* [WHAT TO WORK ON]: Each line below from the one containing "R1: 2.2k (5V, RESET) -> 11k (5V, RESET)" through the one containing "U102: NAND (in" should be output exactly as it stands, and no other line should appear.

*** Begin section ***

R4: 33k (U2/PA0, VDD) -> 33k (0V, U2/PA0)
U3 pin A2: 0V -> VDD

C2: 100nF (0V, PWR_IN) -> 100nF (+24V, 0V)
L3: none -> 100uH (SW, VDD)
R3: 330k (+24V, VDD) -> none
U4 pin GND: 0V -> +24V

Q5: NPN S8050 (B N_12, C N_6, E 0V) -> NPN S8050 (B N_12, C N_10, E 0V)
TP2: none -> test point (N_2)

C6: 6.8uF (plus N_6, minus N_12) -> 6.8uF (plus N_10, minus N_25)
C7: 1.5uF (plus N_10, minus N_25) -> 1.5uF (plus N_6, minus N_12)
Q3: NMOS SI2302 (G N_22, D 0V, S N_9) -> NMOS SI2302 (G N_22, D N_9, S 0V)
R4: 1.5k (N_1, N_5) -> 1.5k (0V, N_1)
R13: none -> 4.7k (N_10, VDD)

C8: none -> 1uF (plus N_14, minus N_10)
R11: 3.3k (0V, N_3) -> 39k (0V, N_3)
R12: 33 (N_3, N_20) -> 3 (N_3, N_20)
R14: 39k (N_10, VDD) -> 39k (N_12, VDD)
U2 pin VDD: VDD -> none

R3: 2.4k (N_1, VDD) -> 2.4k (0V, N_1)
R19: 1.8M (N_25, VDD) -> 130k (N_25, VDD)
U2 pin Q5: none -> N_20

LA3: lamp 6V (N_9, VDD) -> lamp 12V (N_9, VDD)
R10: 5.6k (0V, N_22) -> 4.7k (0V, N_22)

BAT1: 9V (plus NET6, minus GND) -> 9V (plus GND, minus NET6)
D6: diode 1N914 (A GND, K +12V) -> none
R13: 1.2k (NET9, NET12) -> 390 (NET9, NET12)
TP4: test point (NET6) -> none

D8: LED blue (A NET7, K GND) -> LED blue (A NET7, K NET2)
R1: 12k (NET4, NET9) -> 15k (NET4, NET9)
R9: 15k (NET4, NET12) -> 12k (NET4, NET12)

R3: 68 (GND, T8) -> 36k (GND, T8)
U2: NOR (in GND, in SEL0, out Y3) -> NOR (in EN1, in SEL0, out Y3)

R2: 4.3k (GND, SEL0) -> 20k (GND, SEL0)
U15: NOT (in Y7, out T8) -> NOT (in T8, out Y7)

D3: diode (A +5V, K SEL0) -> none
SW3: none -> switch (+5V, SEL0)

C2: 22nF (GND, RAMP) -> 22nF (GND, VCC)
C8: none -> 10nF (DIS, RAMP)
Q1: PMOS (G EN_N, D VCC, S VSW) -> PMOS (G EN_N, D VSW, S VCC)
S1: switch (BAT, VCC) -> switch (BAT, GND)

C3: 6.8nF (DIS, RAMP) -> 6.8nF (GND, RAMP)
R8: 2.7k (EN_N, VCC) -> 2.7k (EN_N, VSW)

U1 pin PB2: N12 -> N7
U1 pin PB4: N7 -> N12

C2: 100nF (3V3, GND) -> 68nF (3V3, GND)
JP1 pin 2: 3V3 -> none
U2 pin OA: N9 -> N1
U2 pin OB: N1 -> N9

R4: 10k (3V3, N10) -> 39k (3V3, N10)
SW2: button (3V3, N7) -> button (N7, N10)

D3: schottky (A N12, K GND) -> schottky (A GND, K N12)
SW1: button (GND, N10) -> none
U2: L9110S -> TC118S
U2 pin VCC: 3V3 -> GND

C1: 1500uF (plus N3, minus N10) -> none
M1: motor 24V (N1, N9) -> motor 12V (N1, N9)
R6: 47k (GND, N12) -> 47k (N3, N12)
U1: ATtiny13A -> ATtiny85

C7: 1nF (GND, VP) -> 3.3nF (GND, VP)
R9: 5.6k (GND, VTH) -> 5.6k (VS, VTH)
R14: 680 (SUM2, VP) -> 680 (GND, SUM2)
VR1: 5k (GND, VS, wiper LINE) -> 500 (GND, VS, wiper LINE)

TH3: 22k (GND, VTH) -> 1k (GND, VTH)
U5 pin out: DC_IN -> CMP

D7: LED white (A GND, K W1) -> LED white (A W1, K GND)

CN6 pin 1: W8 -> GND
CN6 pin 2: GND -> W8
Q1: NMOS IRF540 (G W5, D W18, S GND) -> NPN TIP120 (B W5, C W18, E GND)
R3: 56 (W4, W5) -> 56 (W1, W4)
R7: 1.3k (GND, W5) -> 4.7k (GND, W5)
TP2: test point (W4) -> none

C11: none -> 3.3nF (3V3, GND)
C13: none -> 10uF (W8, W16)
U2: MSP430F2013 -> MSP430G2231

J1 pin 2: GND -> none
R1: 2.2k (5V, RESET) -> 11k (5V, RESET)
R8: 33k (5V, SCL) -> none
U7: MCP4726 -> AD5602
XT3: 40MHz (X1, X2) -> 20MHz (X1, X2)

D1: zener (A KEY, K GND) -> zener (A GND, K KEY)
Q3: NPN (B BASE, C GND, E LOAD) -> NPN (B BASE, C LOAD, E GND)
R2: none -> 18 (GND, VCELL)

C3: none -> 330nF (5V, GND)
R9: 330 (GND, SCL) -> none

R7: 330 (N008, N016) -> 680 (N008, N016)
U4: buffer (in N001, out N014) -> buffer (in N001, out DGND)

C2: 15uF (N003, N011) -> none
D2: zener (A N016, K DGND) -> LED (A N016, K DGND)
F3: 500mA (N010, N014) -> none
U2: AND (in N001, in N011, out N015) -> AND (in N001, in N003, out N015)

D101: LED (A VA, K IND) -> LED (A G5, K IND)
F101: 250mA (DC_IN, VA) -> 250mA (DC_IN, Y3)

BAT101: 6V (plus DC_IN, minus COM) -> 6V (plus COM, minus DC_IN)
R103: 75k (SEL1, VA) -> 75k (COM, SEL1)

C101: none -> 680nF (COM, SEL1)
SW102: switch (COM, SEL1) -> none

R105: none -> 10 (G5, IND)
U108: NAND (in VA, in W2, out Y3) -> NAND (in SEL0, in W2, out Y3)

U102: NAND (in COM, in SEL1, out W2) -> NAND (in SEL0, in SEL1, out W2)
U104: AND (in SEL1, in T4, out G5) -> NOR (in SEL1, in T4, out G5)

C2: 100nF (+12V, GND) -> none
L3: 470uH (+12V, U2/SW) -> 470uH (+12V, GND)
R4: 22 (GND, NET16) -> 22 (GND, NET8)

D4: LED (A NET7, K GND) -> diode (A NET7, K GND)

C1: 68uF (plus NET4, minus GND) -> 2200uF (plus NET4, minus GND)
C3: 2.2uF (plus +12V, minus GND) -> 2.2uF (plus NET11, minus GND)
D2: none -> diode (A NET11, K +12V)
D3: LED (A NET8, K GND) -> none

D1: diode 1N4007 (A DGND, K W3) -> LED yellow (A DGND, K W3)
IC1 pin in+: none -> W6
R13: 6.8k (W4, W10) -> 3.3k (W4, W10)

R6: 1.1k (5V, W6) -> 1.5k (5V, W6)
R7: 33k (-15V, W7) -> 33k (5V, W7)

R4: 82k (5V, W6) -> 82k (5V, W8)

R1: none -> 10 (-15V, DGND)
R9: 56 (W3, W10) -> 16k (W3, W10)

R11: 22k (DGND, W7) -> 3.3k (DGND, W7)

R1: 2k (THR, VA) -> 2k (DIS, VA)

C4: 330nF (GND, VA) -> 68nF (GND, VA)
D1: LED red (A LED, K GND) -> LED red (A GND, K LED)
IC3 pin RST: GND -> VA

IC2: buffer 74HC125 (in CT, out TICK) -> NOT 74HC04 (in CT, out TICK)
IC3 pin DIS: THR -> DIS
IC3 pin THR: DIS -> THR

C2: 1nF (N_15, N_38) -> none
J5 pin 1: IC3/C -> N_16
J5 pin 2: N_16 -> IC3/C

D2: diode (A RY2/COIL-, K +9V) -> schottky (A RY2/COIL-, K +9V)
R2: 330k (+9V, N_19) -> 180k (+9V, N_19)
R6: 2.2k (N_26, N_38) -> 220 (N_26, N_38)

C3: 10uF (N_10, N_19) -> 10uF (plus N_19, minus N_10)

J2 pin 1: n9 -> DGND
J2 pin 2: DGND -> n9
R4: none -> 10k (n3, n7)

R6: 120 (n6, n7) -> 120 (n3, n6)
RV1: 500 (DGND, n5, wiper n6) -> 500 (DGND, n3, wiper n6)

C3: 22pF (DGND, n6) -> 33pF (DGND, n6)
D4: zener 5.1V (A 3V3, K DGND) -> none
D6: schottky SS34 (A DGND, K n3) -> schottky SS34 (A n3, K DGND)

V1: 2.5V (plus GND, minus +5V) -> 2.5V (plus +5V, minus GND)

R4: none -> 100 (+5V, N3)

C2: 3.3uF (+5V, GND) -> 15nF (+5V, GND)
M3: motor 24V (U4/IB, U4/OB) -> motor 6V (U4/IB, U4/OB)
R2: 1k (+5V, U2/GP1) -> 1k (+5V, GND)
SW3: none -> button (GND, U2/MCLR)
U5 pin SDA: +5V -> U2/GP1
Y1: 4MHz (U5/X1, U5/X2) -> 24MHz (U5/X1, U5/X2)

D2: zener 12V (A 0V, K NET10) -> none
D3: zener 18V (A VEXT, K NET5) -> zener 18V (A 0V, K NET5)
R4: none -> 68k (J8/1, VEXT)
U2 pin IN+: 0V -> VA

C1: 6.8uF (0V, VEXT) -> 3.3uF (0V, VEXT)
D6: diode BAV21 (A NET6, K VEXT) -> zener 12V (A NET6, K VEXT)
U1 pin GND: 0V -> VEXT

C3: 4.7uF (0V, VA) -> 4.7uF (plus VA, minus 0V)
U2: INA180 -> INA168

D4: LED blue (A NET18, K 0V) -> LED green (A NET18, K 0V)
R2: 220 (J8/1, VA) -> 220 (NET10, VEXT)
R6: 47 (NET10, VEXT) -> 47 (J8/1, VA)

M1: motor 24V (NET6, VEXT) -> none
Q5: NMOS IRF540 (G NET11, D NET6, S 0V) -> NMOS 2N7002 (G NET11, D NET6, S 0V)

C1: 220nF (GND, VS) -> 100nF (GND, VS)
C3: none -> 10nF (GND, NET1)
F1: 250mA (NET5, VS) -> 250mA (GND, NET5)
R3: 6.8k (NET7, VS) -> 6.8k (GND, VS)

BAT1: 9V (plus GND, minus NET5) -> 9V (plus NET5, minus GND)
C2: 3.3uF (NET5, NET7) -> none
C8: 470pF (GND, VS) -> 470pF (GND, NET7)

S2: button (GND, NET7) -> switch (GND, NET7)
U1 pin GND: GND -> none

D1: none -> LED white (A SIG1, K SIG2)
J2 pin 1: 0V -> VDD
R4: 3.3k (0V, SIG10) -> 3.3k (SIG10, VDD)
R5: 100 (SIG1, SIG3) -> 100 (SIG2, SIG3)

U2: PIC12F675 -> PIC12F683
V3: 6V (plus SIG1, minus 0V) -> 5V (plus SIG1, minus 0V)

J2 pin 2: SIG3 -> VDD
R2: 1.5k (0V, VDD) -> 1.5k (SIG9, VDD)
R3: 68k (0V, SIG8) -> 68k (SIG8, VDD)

*** End section ***

* [EXERCISE OUTPUT]:
R1: 2.2k (5V, RESET) -> 11k (5V, RESET)
R8: 33k (5V, SCL) -> none
U7: MCP4726 -> AD5602
XT3: 40MHz (X1, X2) -> 20MHz (X1, X2)

D1: zener (A KEY, K GND) -> zener (A GND, K KEY)
Q3: NPN (B BASE, C GND, E LOAD) -> NPN (B BASE, C LOAD, E GND)
R2: none -> 18 (GND, VCELL)

C3: none -> 330nF (5V, GND)
R9: 330 (GND, SCL) -> none

R7: 330 (N008, N016) -> 680 (N008, N016)
U4: buffer (in N001, out N014) -> buffer (in N001, out DGND)

C2: 15uF (N003, N011) -> none
D2: zener (A N016, K DGND) -> LED (A N016, K DGND)
F3: 500mA (N010, N014) -> none
U2: AND (in N001, in N011, out N015) -> AND (in N001, in N003, out N015)

D101: LED (A VA, K IND) -> LED (A G5, K IND)
F101: 250mA (DC_IN, VA) -> 250mA (DC_IN, Y3)

BAT101: 6V (plus DC_IN, minus COM) -> 6V (plus COM, minus DC_IN)
R103: 75k (SEL1, VA) -> 75k (COM, SEL1)

C101: none -> 680nF (COM, SEL1)
SW102: switch (COM, SEL1) -> none

R105: none -> 10 (G5, IND)
U108: NAND (in VA, in W2, out Y3) -> NAND (in SEL0, in W2, out Y3)

U102: NAND (in COM, in SEL1, out W2) -> NAND (in SEL0, in SEL1, out W2)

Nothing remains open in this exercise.